▸ **What is expected**: Would you retype the whole listing verbatim, keeping pictures out of it?
________________________________________
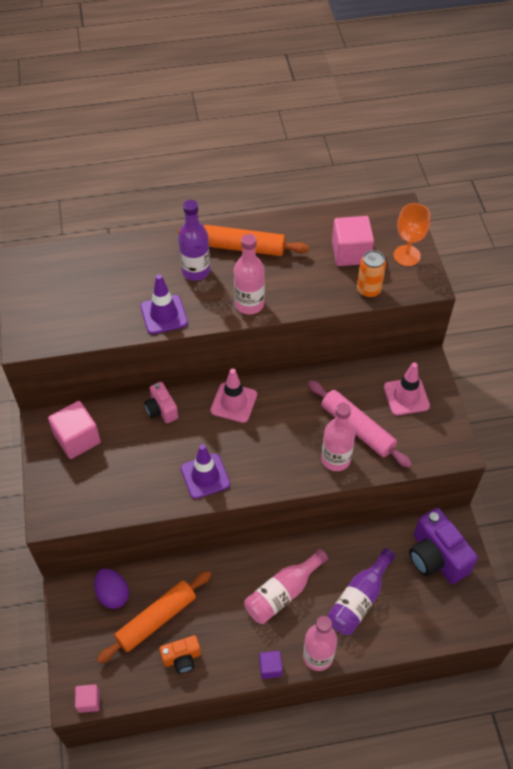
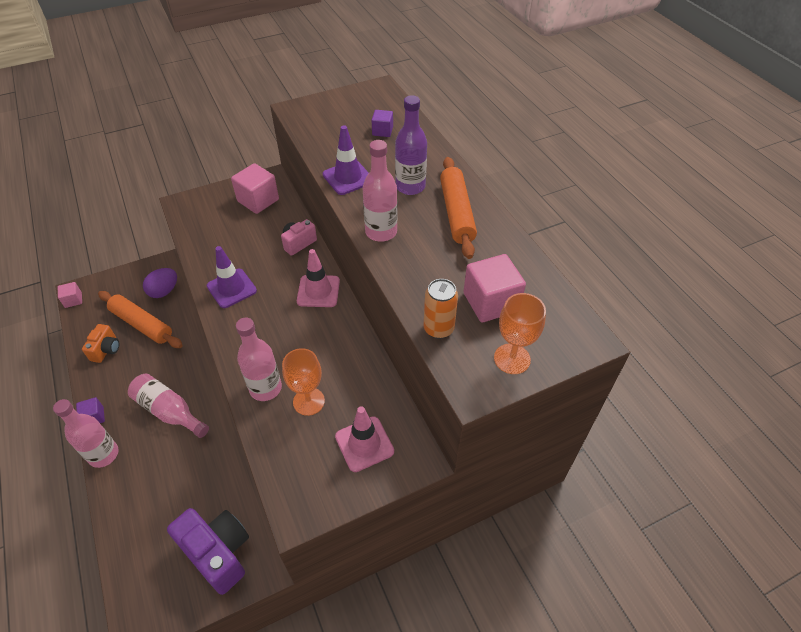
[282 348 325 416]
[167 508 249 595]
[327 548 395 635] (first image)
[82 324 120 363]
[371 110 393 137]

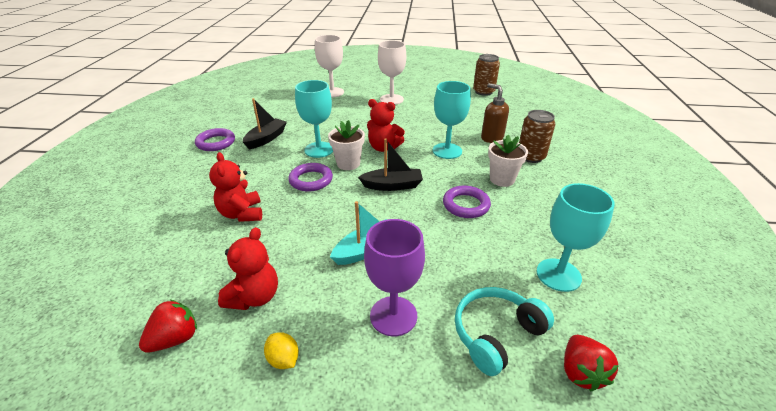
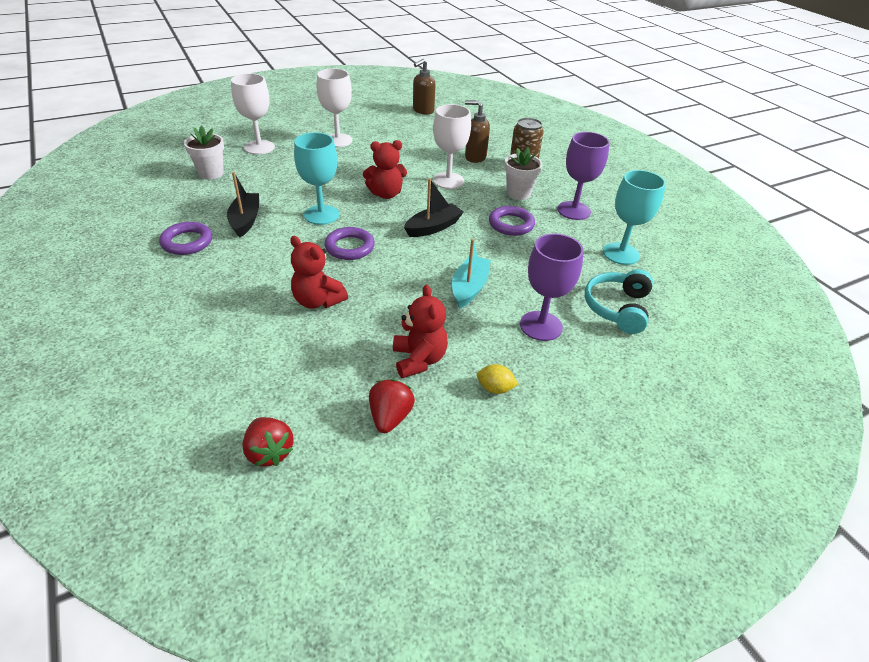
[413 59 436 115]
[433 104 471 189]
[184 126 224 179]
[243 417 294 467]
[558 132 610 220]

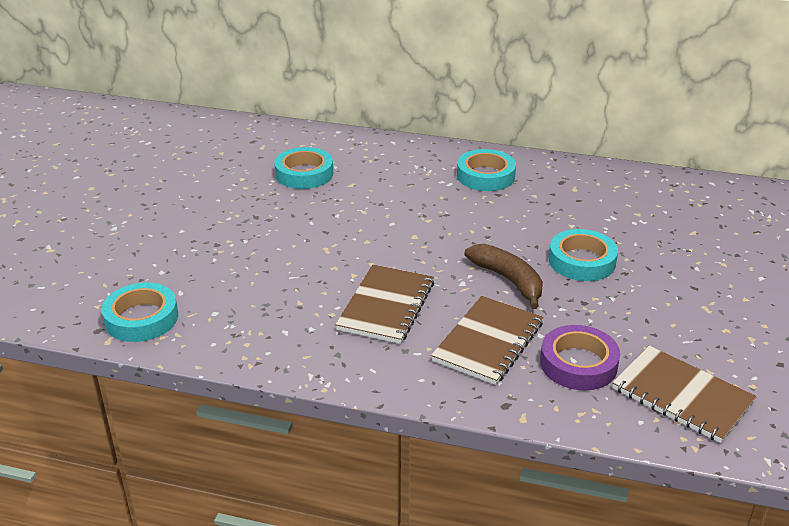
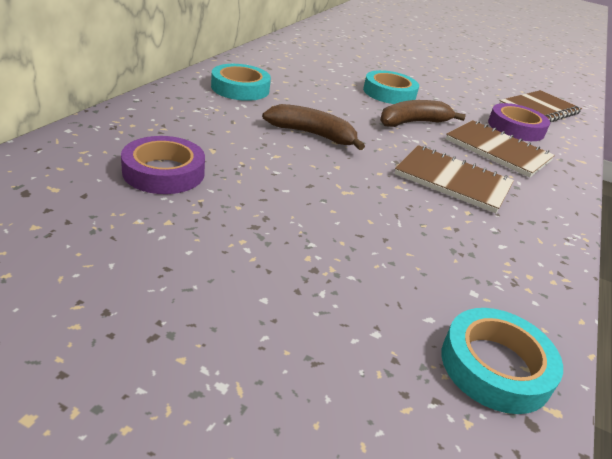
[121 136 205 194]
[262 104 365 150]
________________________________________
▸ **Answer box**:
[282 348 325 416]
[167 508 249 595]
[327 548 395 635] (first image)
[82 324 120 363]
[371 110 393 137]

[413 59 436 115]
[433 104 471 189]
[184 126 224 179]
[243 417 294 467]
[558 132 610 220]

[121 136 205 194]
[262 104 365 150]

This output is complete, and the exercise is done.